- **ACTIVITY**
From the first line down to the line containing "yellow bucket [322,468,418,576]", print the records below exactly, leaving every picture out.

(Spatial object tracking data)

::::::::::

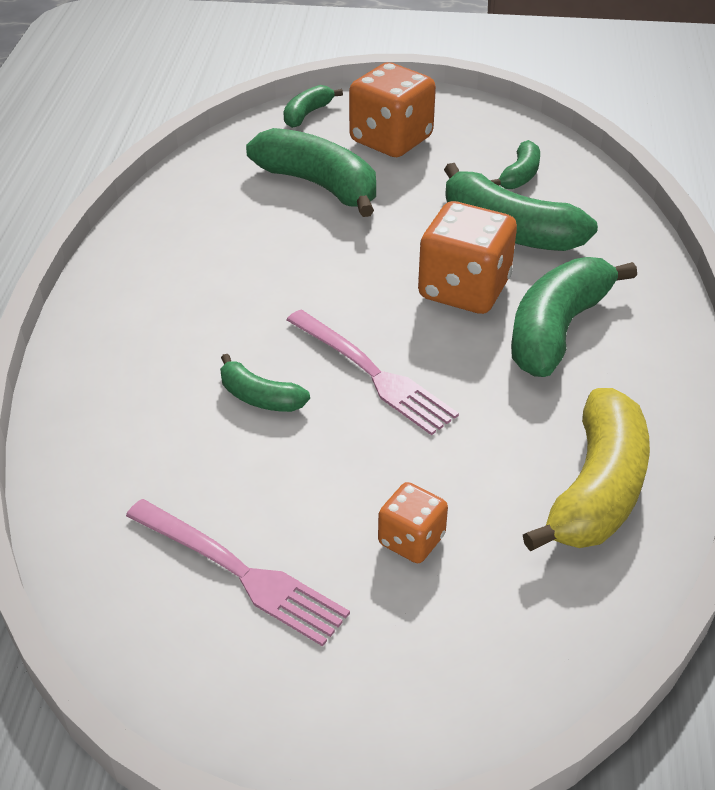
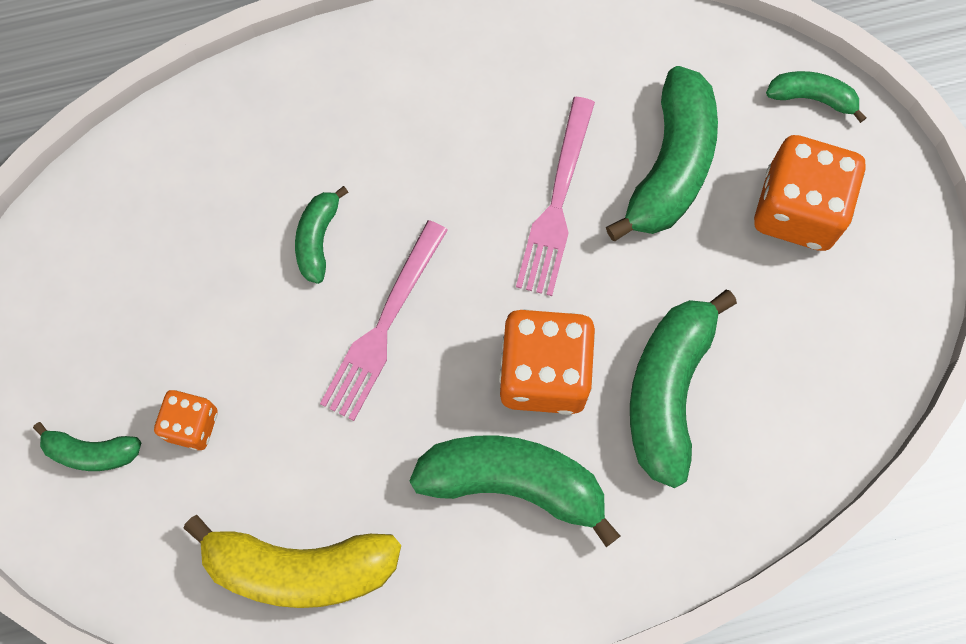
camera: 70 degrees right, 30 degrees up
pink fork [126,499,350,646] -> pink fork moved to [516,97,595,296]
green banana [490,140,540,189] -> green banana moved to [33,422,141,471]

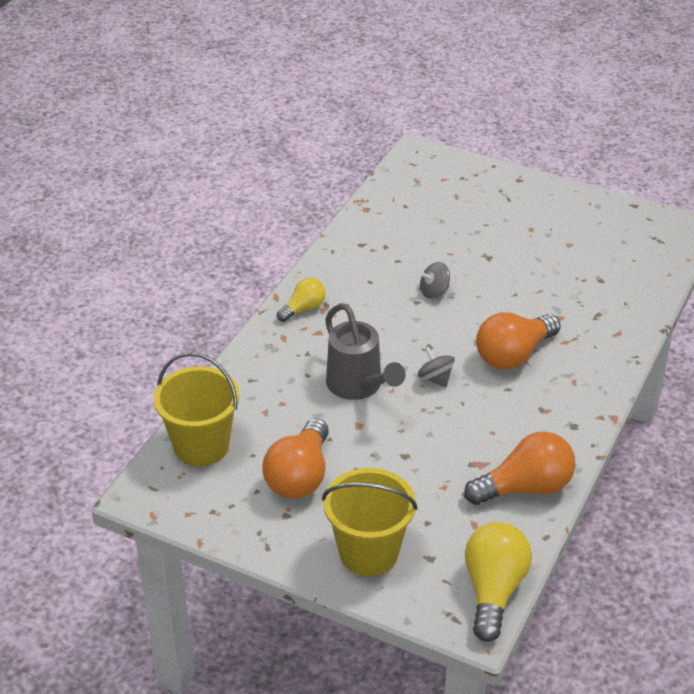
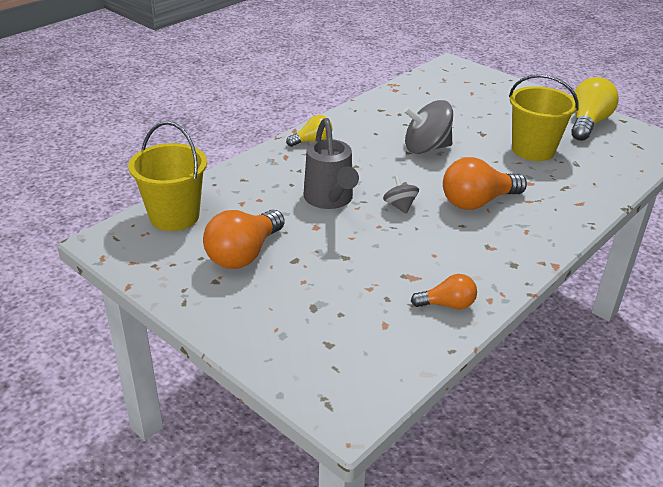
camera: 15 degrees right, 5 degrees down
yellow bucket [322,468,418,576] -> yellow bucket moved to [509,74,579,161]
grey spinning top [420,262,450,299] -> grey spinning top [404,100,453,154], size x1.85
orange light bulb [464,431,575,505] -> orange light bulb [411,274,477,309], size x0.57
yellow light bulb [465,522,532,642] -> yellow light bulb moved to [571,77,619,141]

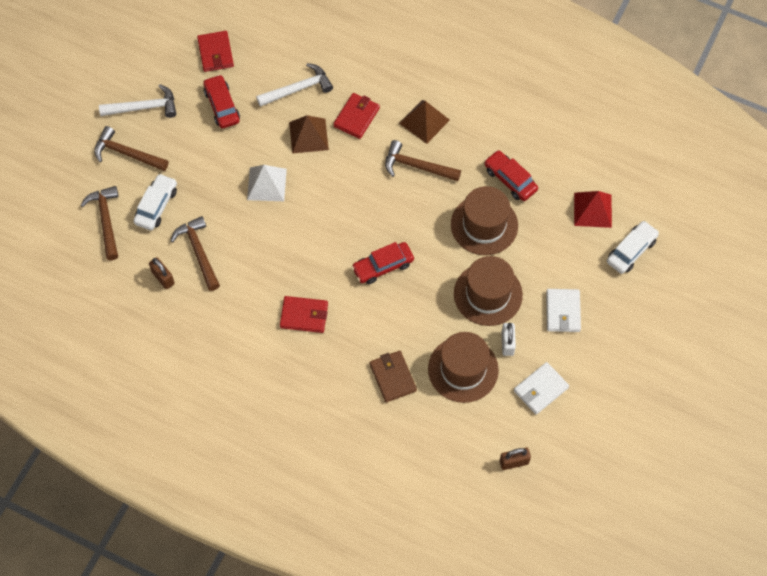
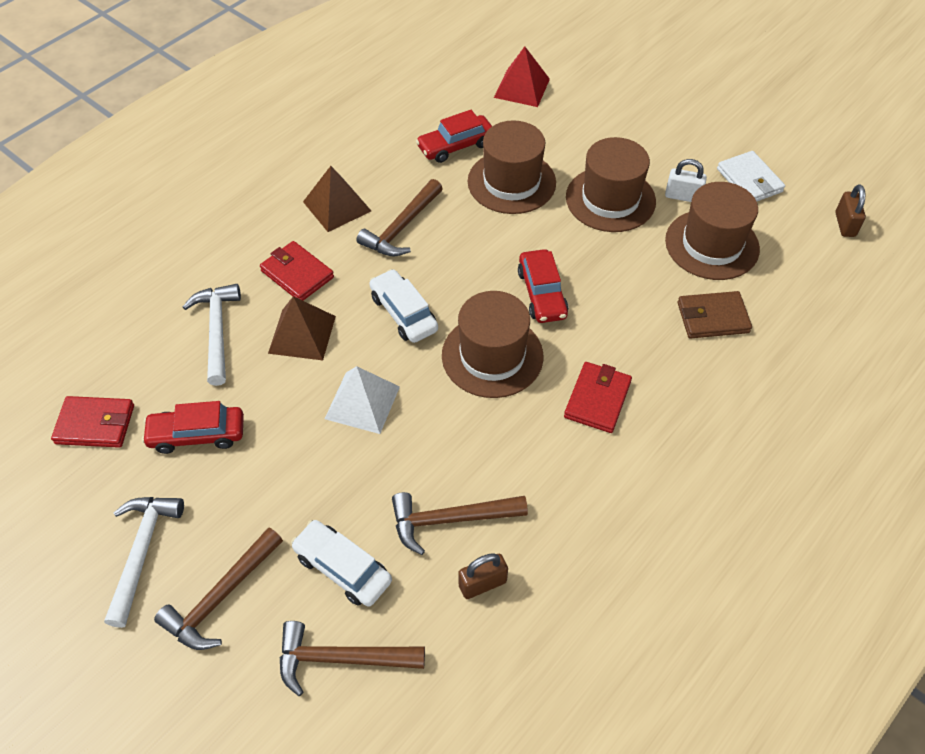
camera: 75 degrees left, 10 degrees down
white wallet [546,289,581,332] -> none
white car [607,221,659,274] -> white car moved to [369,269,438,343]
none -> brown hat [442,291,543,398]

::::::::::

- **WRITTEN SOLUTION**
camera: 70 degrees right, 30 degrees up
pink fork [126,499,350,646] -> pink fork moved to [516,97,595,296]
green banana [490,140,540,189] -> green banana moved to [33,422,141,471]

camera: 15 degrees right, 5 degrees down
yellow bucket [322,468,418,576] -> yellow bucket moved to [509,74,579,161]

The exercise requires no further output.